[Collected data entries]

◇ ◇ ◇

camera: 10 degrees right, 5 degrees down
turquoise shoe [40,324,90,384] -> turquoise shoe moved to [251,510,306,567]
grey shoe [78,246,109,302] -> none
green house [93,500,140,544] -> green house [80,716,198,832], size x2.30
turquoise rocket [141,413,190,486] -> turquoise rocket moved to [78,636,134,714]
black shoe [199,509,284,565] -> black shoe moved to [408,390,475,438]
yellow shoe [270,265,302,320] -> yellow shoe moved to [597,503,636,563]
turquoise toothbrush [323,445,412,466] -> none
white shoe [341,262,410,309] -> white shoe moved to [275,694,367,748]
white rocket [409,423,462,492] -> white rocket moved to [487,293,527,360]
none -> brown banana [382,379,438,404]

◇ ◇ ◇

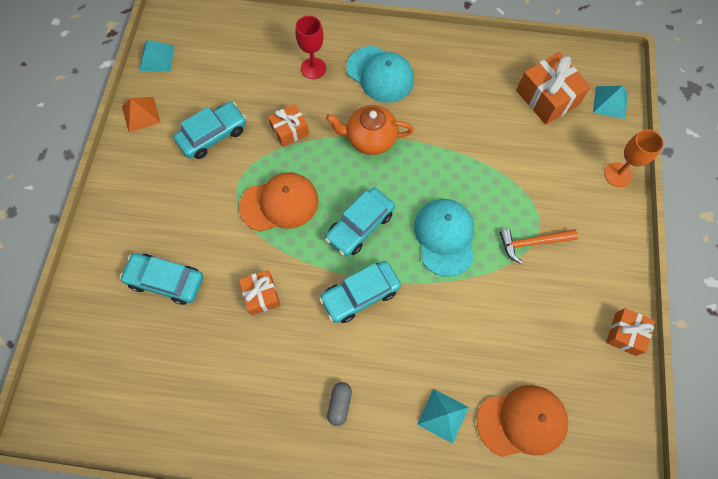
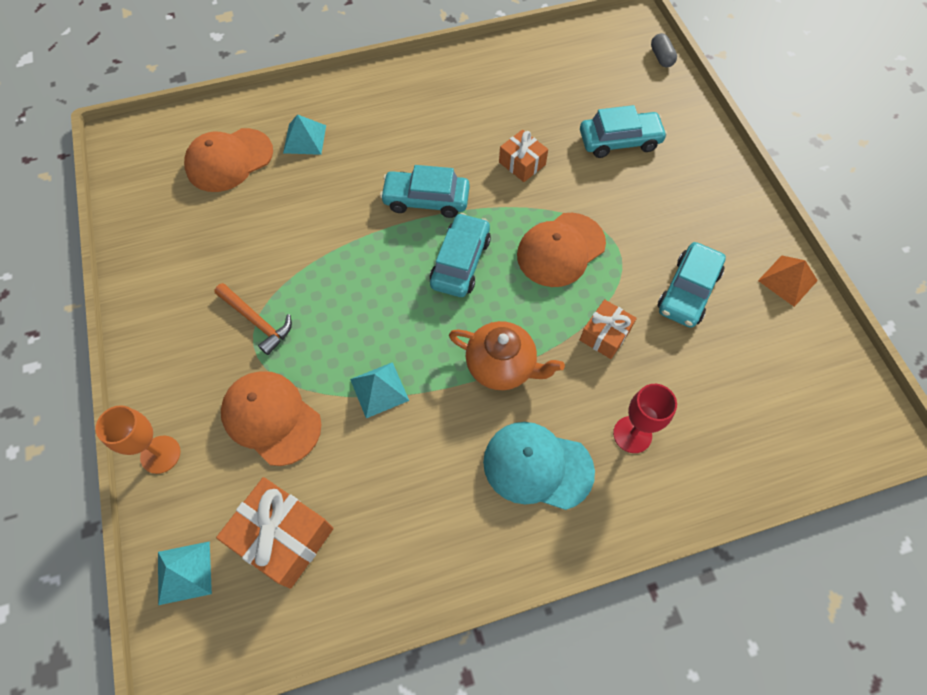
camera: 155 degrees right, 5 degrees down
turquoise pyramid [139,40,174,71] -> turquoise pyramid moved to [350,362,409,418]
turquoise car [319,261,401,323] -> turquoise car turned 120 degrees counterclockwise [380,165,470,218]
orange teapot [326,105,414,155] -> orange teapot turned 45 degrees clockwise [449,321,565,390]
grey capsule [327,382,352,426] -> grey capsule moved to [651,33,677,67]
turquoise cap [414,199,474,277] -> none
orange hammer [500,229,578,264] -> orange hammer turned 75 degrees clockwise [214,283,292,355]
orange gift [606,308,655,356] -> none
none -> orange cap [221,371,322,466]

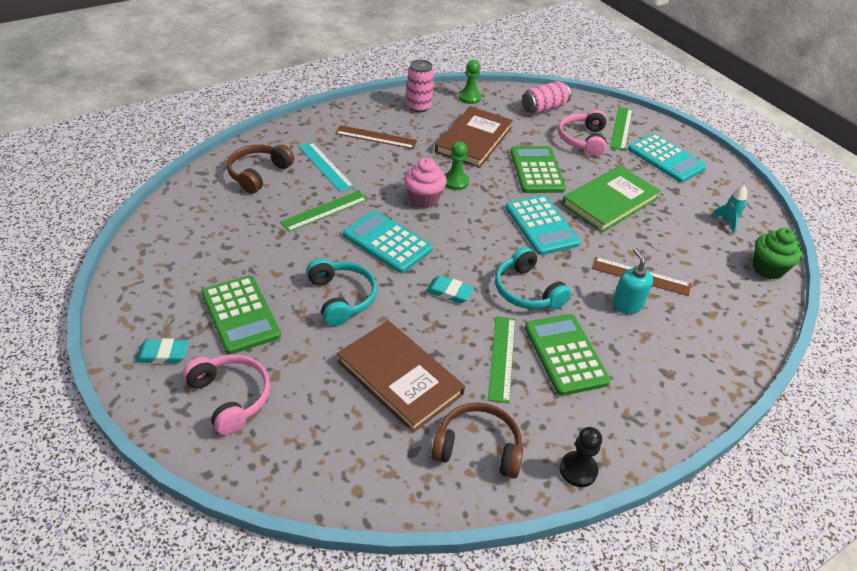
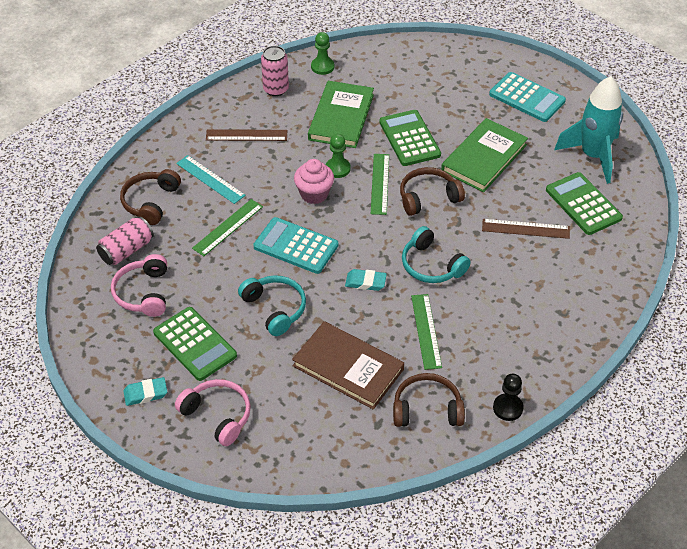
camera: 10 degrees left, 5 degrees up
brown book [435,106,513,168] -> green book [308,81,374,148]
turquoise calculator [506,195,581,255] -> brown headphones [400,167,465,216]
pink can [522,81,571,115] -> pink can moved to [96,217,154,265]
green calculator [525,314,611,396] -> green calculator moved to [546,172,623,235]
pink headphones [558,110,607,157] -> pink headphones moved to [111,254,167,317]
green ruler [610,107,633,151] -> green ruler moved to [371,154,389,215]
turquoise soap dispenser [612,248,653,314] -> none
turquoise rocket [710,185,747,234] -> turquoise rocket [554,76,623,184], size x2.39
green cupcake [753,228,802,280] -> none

◇ ◇ ◇

[The task]: Transcribe, word for word, the stretch of lines in the data above from the one with "orange gift [606,308,655,356] -> none" through the one with "green calculator [525,314,611,396]"; omit all pictures.

[Answer area]:
orange gift [606,308,655,356] -> none
none -> orange cap [221,371,322,466]

camera: 10 degrees left, 5 degrees up
brown book [435,106,513,168] -> green book [308,81,374,148]
turquoise calculator [506,195,581,255] -> brown headphones [400,167,465,216]
pink can [522,81,571,115] -> pink can moved to [96,217,154,265]
green calculator [525,314,611,396] -> green calculator moved to [546,172,623,235]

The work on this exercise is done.